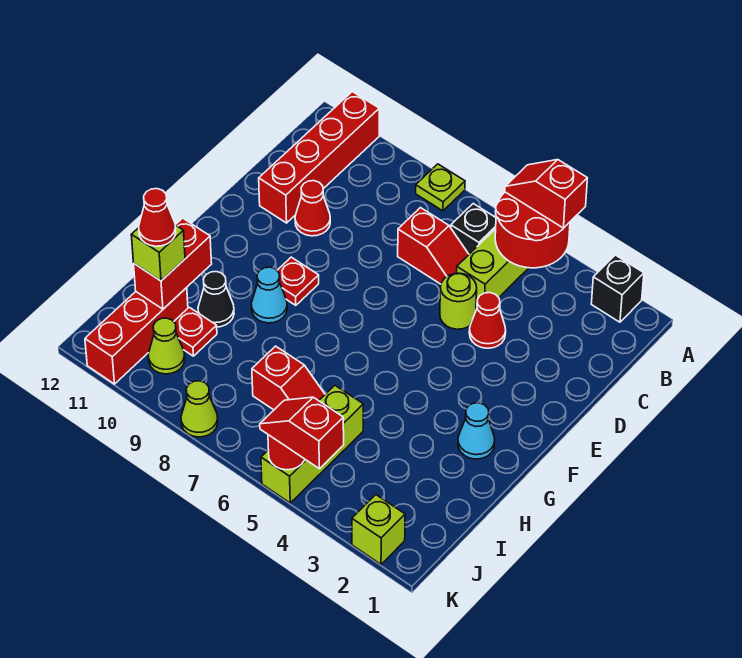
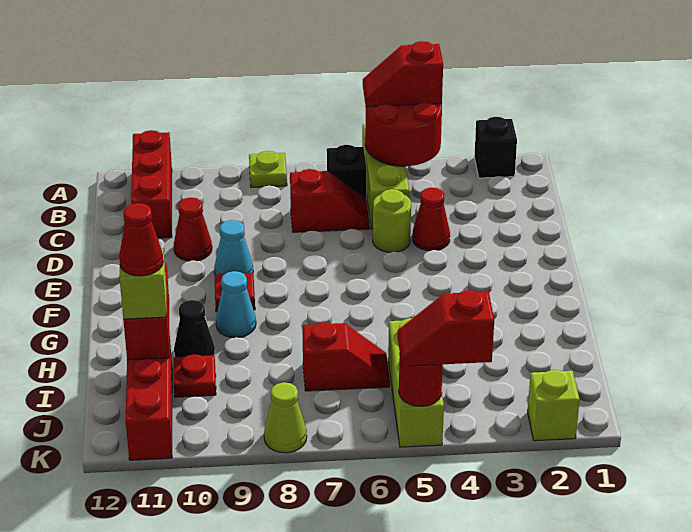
red brick A11:D11 level 1 -> red brick A11:C11 level 1
cyan cone G2 level 1 -> cyan cone E9 level 1
lime cone J10 level 1 -> none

### What you are asked to do
For each line of the data that includes the word "cone", return a copy of it.

### Exercise response
cyan cone G2 level 1 -> cyan cone E9 level 1
lime cone J10 level 1 -> none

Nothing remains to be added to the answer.